MATERIALS PROVIDED: Begin
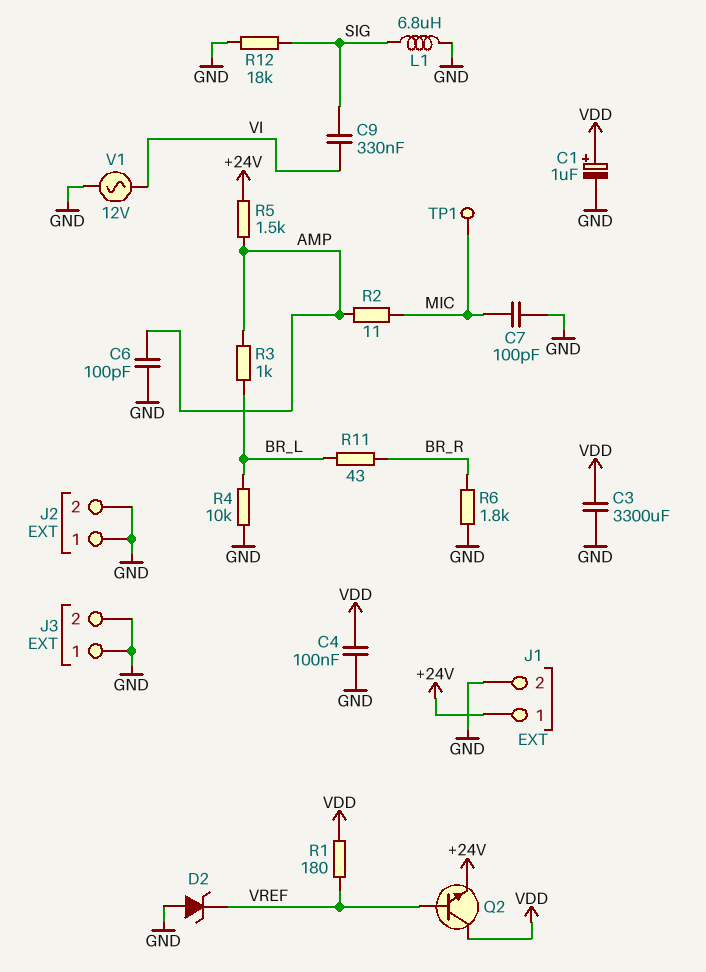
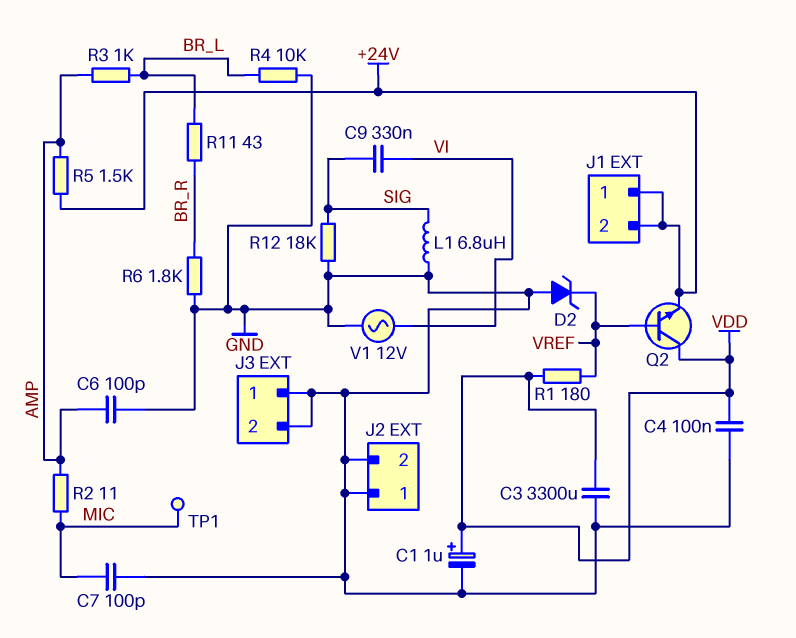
J1 pin 2: GND -> +24V

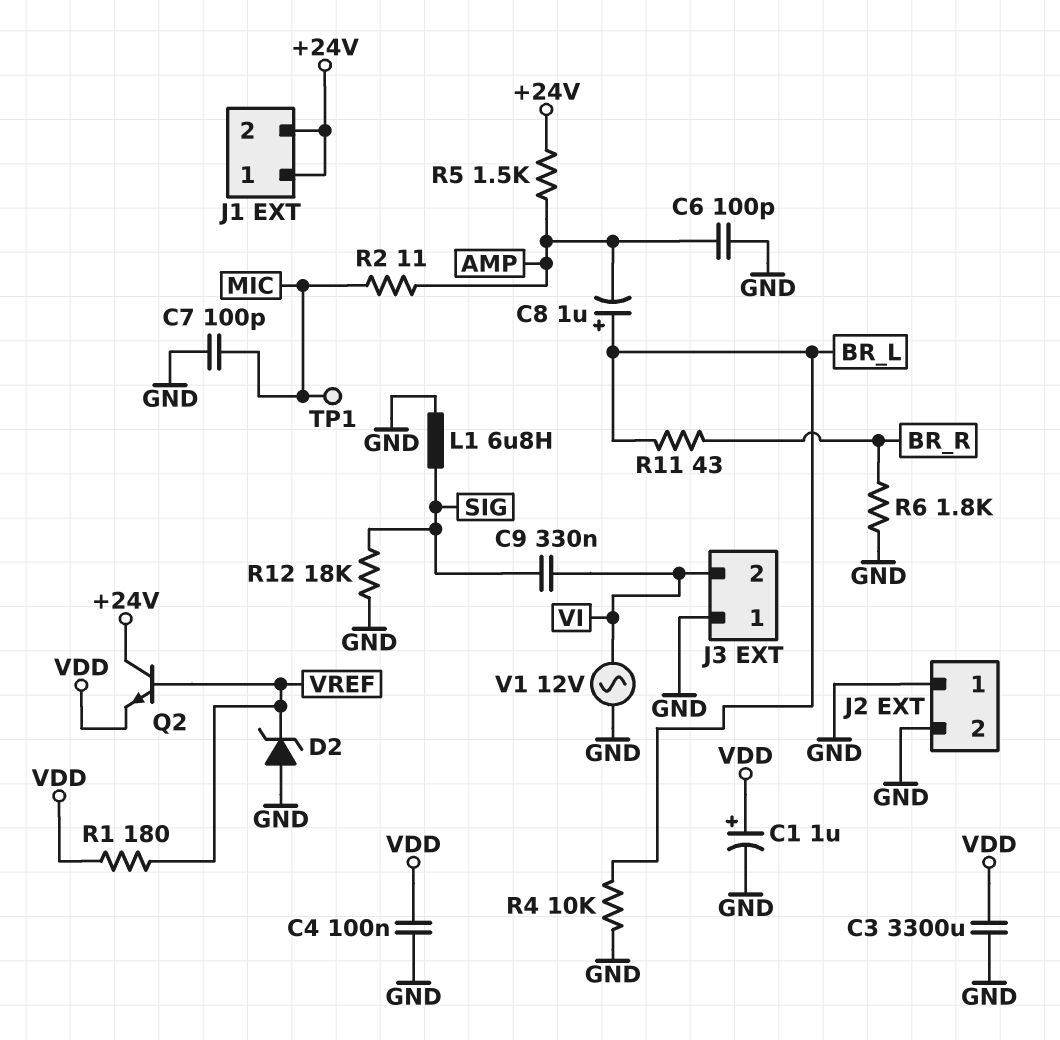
C8: none -> 1uF (plus BR_L, minus AMP)
J3 pin 2: GND -> VI
Q2: NPN (B VREF, C VDD, E +24V) -> NPN (B VREF, C +24V, E VDD)
R3: 1k (AMP, BR_L) -> none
MATERIALS PROVIDED: End
→ **WORK ITEM**
After locating the line that holds "J3 pin 2: GND -> VI", print it and each line after it through the end of the data, exactly as it stands.

→ **SOLUTION FOR THIS TASK**
J3 pin 2: GND -> VI
Q2: NPN (B VREF, C VDD, E +24V) -> NPN (B VREF, C +24V, E VDD)
R3: 1k (AMP, BR_L) -> none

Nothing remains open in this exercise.